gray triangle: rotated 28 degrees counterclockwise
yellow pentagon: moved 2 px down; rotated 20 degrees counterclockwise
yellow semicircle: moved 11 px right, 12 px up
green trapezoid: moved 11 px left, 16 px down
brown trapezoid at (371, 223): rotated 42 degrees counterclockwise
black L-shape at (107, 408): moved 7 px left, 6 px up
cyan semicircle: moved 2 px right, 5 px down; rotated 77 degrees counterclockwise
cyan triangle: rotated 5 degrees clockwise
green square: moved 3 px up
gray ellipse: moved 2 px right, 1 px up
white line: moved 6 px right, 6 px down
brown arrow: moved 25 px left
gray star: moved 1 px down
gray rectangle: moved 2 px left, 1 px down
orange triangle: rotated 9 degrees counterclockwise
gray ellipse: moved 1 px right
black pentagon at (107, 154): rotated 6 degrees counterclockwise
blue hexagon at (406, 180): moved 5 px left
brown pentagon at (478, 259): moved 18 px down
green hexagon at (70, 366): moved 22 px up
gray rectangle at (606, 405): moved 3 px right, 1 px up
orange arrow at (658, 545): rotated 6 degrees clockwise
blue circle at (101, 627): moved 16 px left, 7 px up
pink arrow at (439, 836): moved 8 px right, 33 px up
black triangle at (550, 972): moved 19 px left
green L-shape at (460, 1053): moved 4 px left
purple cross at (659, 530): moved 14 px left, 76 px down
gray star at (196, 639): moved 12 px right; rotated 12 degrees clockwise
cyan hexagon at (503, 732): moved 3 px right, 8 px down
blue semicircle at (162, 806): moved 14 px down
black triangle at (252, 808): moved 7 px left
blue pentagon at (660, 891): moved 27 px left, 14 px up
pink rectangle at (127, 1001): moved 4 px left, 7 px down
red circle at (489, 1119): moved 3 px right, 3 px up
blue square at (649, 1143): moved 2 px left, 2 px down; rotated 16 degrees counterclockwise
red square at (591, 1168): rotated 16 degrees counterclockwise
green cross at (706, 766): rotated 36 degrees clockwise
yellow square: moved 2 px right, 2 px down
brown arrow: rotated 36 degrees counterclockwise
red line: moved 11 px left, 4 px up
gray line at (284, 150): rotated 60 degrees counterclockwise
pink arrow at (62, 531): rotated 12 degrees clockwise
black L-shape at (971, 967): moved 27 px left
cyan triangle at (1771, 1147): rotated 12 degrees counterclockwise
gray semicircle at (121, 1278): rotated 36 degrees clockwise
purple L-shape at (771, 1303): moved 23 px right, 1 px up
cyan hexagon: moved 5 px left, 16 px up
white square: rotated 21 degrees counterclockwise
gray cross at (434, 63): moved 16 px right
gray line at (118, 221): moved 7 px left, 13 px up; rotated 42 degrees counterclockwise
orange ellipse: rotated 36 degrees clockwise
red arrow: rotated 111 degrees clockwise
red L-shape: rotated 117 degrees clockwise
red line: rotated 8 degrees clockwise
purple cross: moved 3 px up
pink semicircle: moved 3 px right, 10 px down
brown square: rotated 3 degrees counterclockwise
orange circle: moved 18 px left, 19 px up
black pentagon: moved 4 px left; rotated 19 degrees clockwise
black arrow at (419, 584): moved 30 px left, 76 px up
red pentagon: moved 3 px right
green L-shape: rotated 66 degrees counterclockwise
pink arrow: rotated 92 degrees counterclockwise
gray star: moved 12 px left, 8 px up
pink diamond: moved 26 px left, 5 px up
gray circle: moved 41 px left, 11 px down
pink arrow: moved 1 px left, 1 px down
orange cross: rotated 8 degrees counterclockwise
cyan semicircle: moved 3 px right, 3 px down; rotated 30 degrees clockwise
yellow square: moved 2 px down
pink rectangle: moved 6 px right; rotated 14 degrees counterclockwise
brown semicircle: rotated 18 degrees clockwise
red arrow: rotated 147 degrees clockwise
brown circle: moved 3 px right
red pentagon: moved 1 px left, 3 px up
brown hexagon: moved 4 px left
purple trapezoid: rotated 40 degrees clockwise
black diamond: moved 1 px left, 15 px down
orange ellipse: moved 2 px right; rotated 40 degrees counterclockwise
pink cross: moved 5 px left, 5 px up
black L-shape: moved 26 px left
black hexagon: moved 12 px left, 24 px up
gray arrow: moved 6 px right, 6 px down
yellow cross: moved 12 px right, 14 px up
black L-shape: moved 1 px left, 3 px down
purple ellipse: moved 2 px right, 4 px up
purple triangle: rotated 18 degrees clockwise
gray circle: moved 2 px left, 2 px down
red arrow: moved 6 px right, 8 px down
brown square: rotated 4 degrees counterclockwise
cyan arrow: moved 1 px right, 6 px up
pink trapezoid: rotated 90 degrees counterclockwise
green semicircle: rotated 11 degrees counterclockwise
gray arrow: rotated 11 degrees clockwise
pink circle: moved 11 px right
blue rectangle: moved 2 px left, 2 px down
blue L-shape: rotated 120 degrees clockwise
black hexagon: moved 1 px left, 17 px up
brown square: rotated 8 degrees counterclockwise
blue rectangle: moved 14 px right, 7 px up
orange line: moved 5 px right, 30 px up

★ ★ ★

**Exercise prompt:**
Reproduce word for word the items above, starting with the first item and going on through the line with "gray ellipse: moved 2 px right, 1 px up". Include both of these lines.

**Task answer:**
gray triangle: rotated 28 degrees counterclockwise
yellow pentagon: moved 2 px down; rotated 20 degrees counterclockwise
yellow semicircle: moved 11 px right, 12 px up
green trapezoid: moved 11 px left, 16 px down
brown trapezoid at (371, 223): rotated 42 degrees counterclockwise
black L-shape at (107, 408): moved 7 px left, 6 px up
cyan semicircle: moved 2 px right, 5 px down; rotated 77 degrees counterclockwise
cyan triangle: rotated 5 degrees clockwise
green square: moved 3 px up
gray ellipse: moved 2 px right, 1 px up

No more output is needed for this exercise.